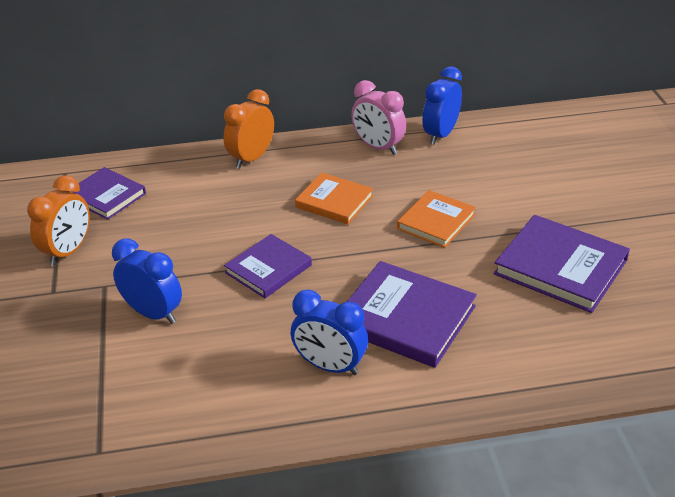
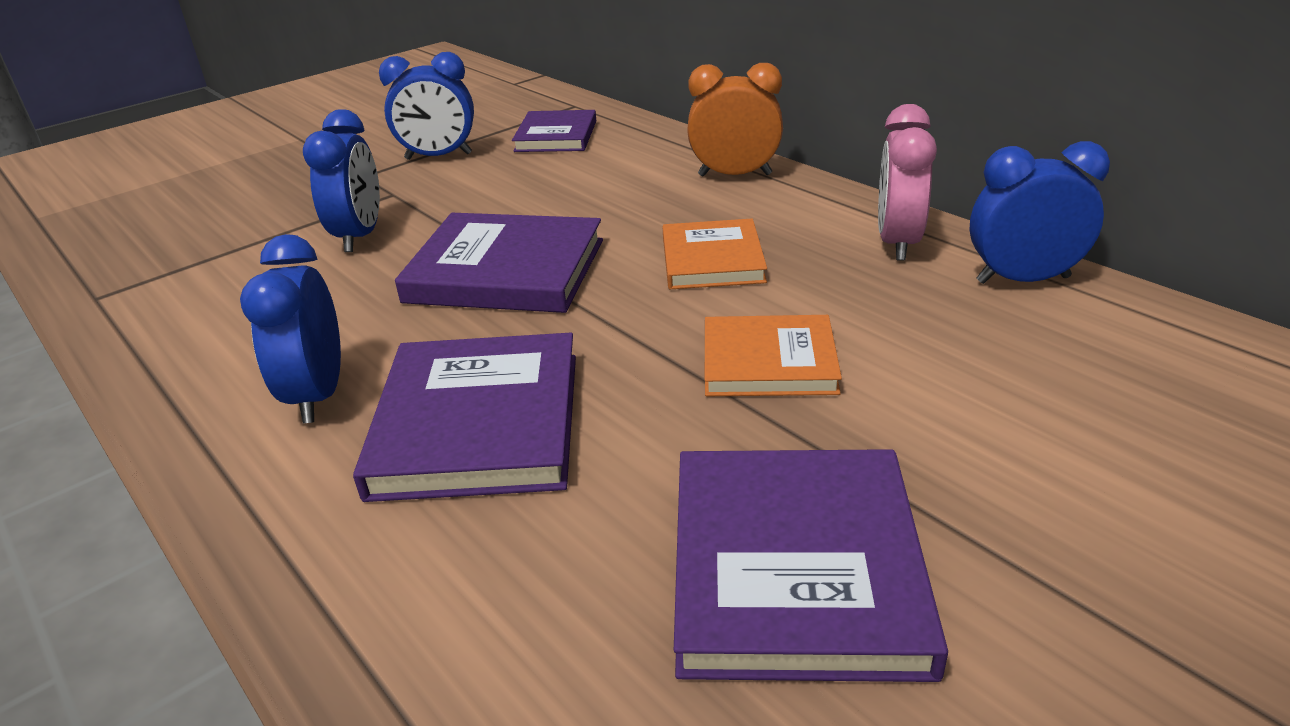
camera: 60 degrees right, 5 degrees down
(68, 251) = (438, 156): orange clock -> blue clock
(268, 269) = (506, 271): purple book -> purple book, size x1.56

:: Your instructions ::
Reproduce all the data as it stands. The pictures are not part of the copy.

:: Answer space ::
camera: 60 degrees right, 5 degrees down
(68, 251) = (438, 156): orange clock -> blue clock
(268, 269) = (506, 271): purple book -> purple book, size x1.56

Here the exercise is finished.